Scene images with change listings
________________

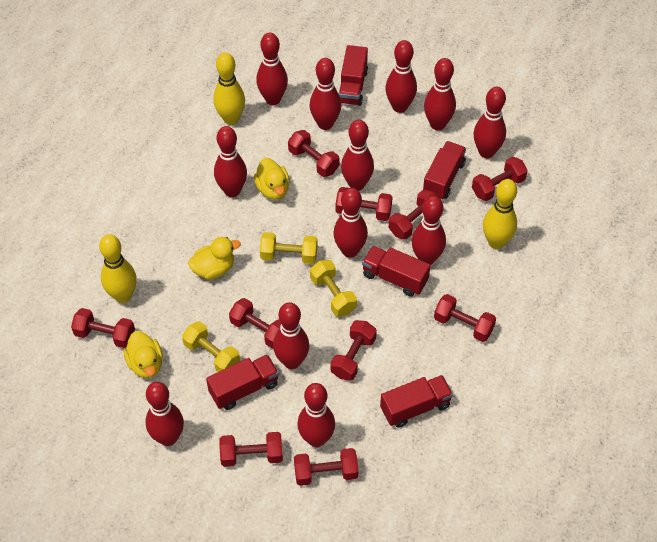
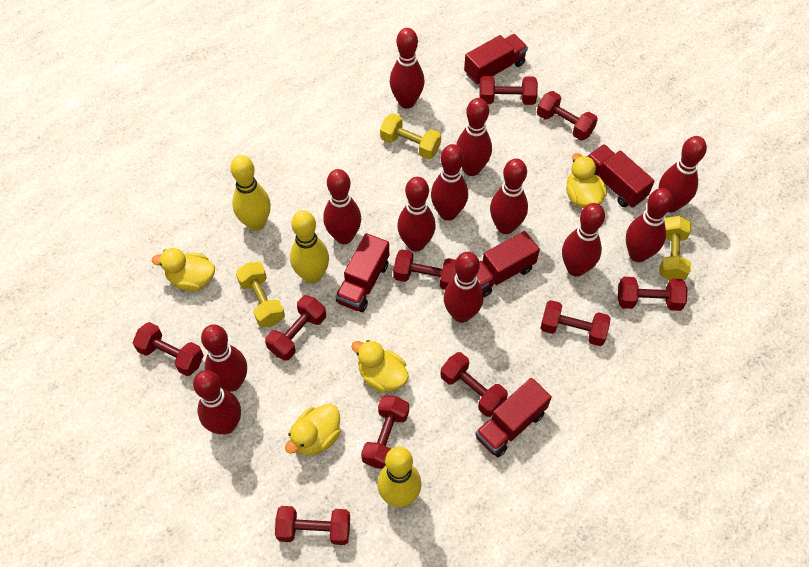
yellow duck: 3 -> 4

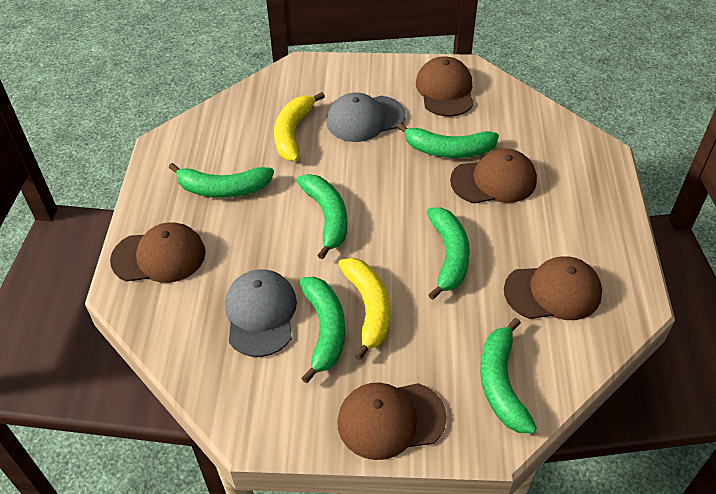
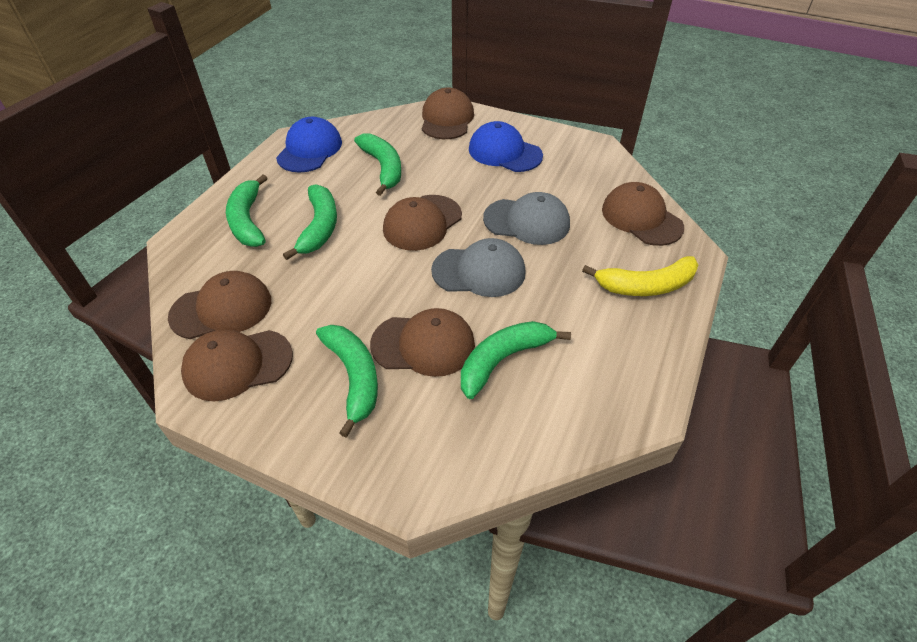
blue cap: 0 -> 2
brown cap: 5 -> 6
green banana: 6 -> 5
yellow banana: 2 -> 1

________________

Each record above is to be copied out exactly; its pictures are not.

yellow duck: 3 -> 4

blue cap: 0 -> 2
brown cap: 5 -> 6
green banana: 6 -> 5
yellow banana: 2 -> 1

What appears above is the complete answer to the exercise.